▶ Data section:
↓↓↓

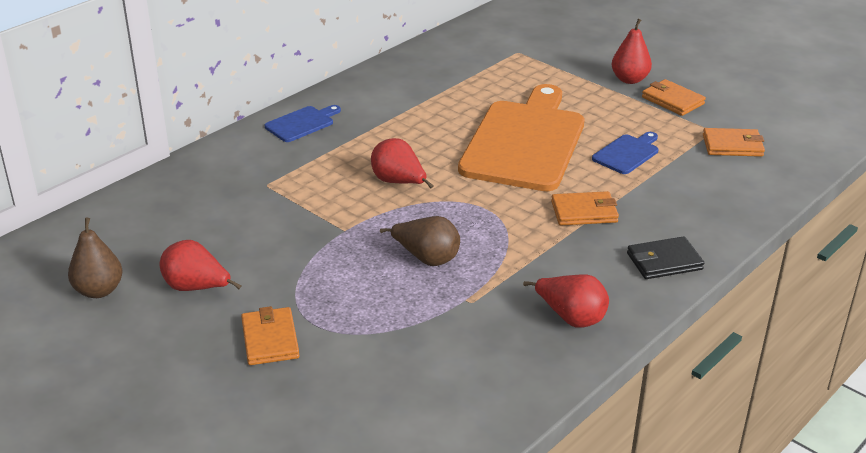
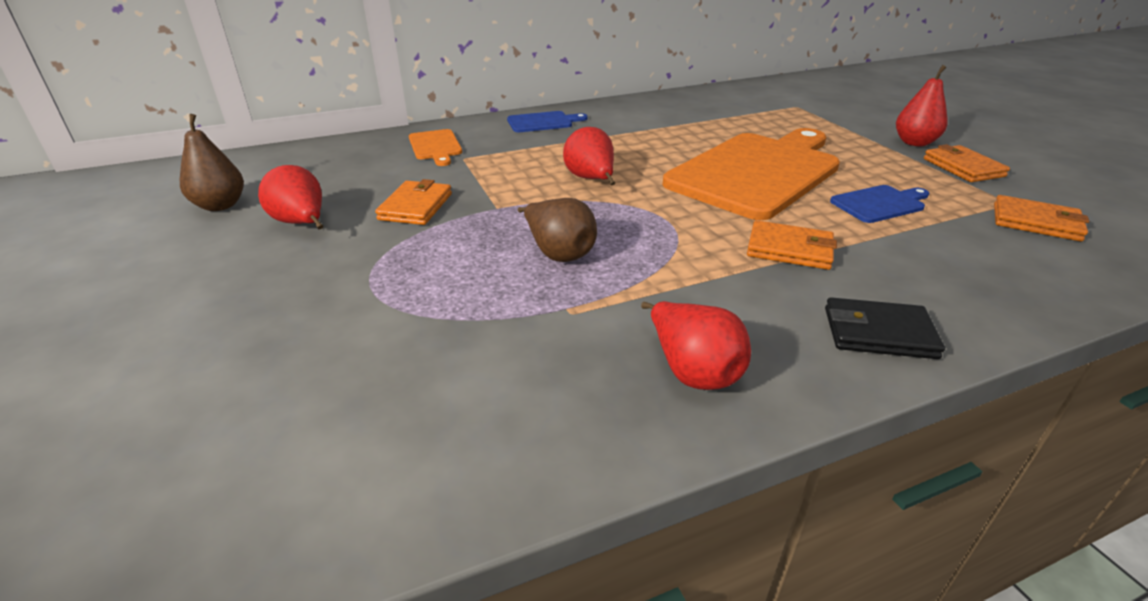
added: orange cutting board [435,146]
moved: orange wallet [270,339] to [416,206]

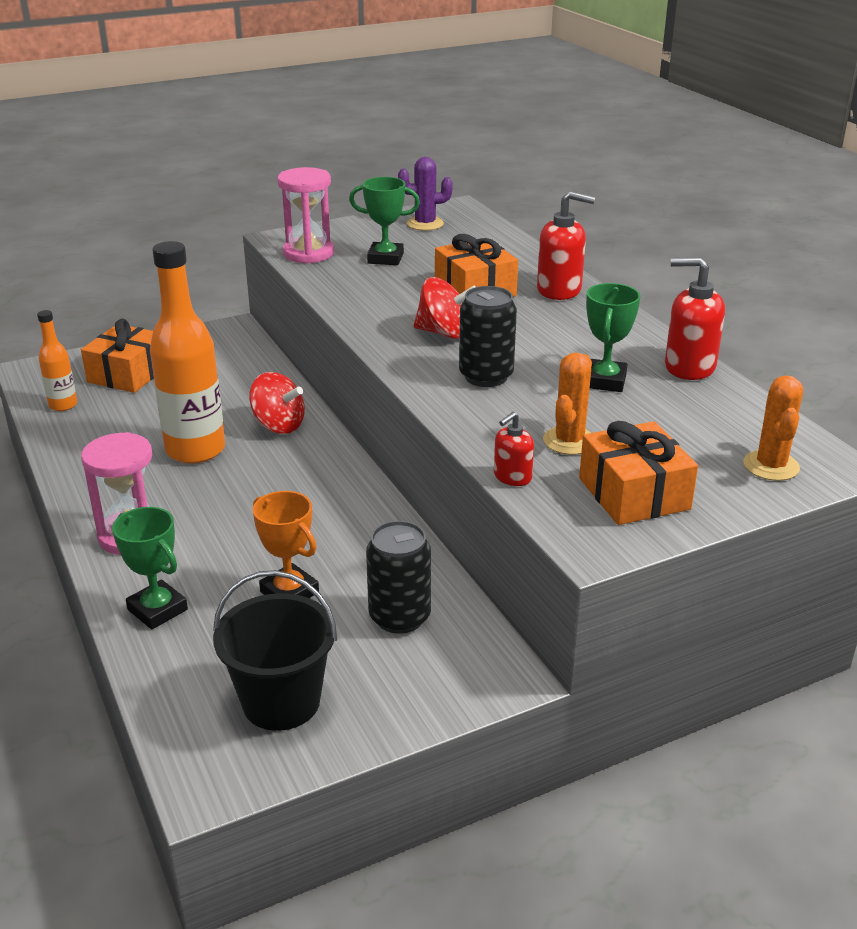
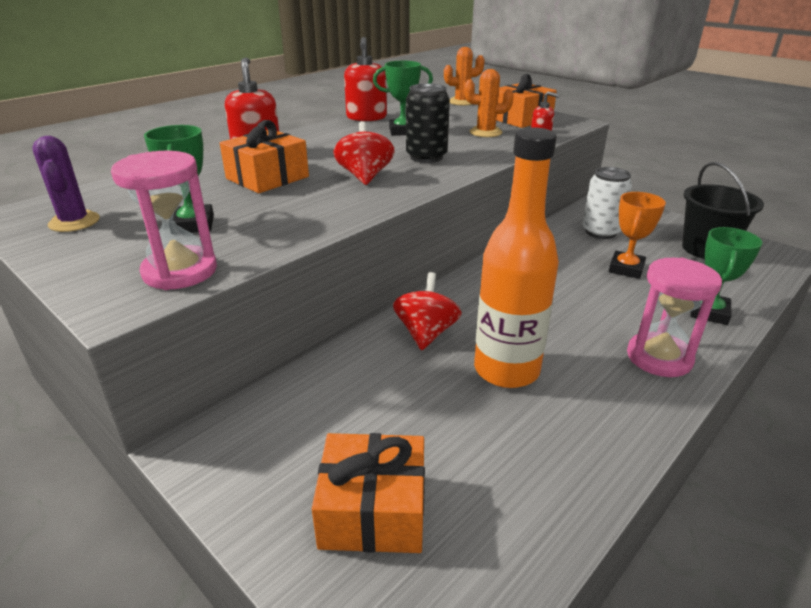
removed: orange bottle [63,405]
recoloured: black can [399,617] to white can [600,232]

↑↑↑

▶ What is needed: Leave every picture out. Retype the remaining data exactly.

▶ Your solution:
added: orange cutting board [435,146]
moved: orange wallet [270,339] to [416,206]

removed: orange bottle [63,405]
recoloured: black can [399,617] to white can [600,232]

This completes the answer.